▶ _Given request_: Copy out each of the items below word for word, without changing anything.

▶ _Source data_:
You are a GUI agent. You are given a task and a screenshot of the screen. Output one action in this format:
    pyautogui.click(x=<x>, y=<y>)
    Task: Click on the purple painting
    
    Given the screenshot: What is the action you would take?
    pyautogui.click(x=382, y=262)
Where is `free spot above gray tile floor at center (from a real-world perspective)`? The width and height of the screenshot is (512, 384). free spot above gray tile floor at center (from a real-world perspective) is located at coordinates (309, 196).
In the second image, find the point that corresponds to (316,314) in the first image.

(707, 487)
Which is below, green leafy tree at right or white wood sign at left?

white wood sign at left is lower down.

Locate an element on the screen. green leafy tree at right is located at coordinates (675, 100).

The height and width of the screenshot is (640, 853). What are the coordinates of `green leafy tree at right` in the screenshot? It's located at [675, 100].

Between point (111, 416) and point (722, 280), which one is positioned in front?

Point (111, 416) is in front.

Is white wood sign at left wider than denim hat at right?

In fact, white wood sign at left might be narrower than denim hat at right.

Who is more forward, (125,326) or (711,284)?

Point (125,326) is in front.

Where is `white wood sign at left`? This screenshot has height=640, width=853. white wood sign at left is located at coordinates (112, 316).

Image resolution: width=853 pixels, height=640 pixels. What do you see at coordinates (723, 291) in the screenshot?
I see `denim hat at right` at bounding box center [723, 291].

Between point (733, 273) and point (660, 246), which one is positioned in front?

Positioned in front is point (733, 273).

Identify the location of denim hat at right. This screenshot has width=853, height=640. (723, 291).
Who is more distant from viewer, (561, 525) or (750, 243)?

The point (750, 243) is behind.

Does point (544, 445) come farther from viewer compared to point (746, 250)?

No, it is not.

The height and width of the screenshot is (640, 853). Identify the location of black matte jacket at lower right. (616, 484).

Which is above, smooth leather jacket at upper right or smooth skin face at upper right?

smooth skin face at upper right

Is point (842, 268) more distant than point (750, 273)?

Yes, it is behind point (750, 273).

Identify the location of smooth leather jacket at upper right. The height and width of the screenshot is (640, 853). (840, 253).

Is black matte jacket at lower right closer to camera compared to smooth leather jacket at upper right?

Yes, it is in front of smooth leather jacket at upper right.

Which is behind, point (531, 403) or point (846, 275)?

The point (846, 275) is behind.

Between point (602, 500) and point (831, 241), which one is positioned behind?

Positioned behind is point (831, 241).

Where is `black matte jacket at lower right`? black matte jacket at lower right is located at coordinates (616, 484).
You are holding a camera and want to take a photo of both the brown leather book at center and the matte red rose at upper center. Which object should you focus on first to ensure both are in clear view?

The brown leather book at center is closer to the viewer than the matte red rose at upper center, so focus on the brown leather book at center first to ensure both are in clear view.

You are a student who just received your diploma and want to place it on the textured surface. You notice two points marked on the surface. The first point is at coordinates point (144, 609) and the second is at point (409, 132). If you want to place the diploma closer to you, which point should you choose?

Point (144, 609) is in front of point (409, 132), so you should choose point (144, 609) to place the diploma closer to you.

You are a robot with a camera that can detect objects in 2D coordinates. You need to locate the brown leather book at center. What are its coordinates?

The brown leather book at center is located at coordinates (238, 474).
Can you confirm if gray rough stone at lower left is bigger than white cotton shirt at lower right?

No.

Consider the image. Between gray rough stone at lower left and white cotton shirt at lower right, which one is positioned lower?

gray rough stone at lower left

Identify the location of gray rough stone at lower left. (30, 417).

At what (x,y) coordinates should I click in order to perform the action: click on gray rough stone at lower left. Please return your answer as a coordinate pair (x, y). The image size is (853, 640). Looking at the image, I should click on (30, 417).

▶ _The result_:
You are a GUI agent. You are given a task and a screenshot of the screen. Output one action in this format:
    pyautogui.click(x=<x>, y=<y>)
    Task: Click on the purple painting
    
    Given the screenshot: What is the action you would take?
    pyautogui.click(x=382, y=262)
Where is `free spot above gray tile floor at center (from a real-world perspective)`? The width and height of the screenshot is (512, 384). free spot above gray tile floor at center (from a real-world perspective) is located at coordinates (309, 196).
In the second image, find the point that corresponds to (316,314) in the first image.

(707, 487)
Which is below, green leafy tree at right or white wood sign at left?

white wood sign at left is lower down.

Locate an element on the screen. green leafy tree at right is located at coordinates (675, 100).

The height and width of the screenshot is (640, 853). What are the coordinates of `green leafy tree at right` in the screenshot? It's located at [675, 100].

Between point (111, 416) and point (722, 280), which one is positioned in front?

Point (111, 416) is in front.

Is white wood sign at left wider than denim hat at right?

In fact, white wood sign at left might be narrower than denim hat at right.

Who is more forward, (125,326) or (711,284)?

Point (125,326) is in front.

Where is `white wood sign at left`? This screenshot has height=640, width=853. white wood sign at left is located at coordinates (112, 316).

Image resolution: width=853 pixels, height=640 pixels. What do you see at coordinates (723, 291) in the screenshot?
I see `denim hat at right` at bounding box center [723, 291].

Between point (733, 273) and point (660, 246), which one is positioned in front?

Positioned in front is point (733, 273).

Identify the location of denim hat at right. This screenshot has width=853, height=640. (723, 291).
Who is more distant from viewer, (561, 525) or (750, 243)?

The point (750, 243) is behind.

Does point (544, 445) come farther from viewer compared to point (746, 250)?

No, it is not.

The height and width of the screenshot is (640, 853). Identify the location of black matte jacket at lower right. (616, 484).

Which is above, smooth leather jacket at upper right or smooth skin face at upper right?

smooth skin face at upper right

Is point (842, 268) more distant than point (750, 273)?

Yes, it is behind point (750, 273).

Identify the location of smooth leather jacket at upper right. The height and width of the screenshot is (640, 853). (840, 253).

Is black matte jacket at lower right closer to camera compared to smooth leather jacket at upper right?

Yes, it is in front of smooth leather jacket at upper right.

Which is behind, point (531, 403) or point (846, 275)?

The point (846, 275) is behind.

Between point (602, 500) and point (831, 241), which one is positioned behind?

Positioned behind is point (831, 241).

Where is `black matte jacket at lower right`? black matte jacket at lower right is located at coordinates (616, 484).
You are holding a camera and want to take a photo of both the brown leather book at center and the matte red rose at upper center. Which object should you focus on first to ensure both are in clear view?

The brown leather book at center is closer to the viewer than the matte red rose at upper center, so focus on the brown leather book at center first to ensure both are in clear view.

You are a student who just received your diploma and want to place it on the textured surface. You notice two points marked on the surface. The first point is at coordinates point (144, 609) and the second is at point (409, 132). If you want to place the diploma closer to you, which point should you choose?

Point (144, 609) is in front of point (409, 132), so you should choose point (144, 609) to place the diploma closer to you.

You are a robot with a camera that can detect objects in 2D coordinates. You need to locate the brown leather book at center. What are its coordinates?

The brown leather book at center is located at coordinates (238, 474).
Can you confirm if gray rough stone at lower left is bigger than white cotton shirt at lower right?

No.

Consider the image. Between gray rough stone at lower left and white cotton shirt at lower right, which one is positioned lower?

gray rough stone at lower left

Identify the location of gray rough stone at lower left. (30, 417).

At what (x,y) coordinates should I click in order to perform the action: click on gray rough stone at lower left. Please return your answer as a coordinate pair (x, y). The image size is (853, 640). Looking at the image, I should click on (30, 417).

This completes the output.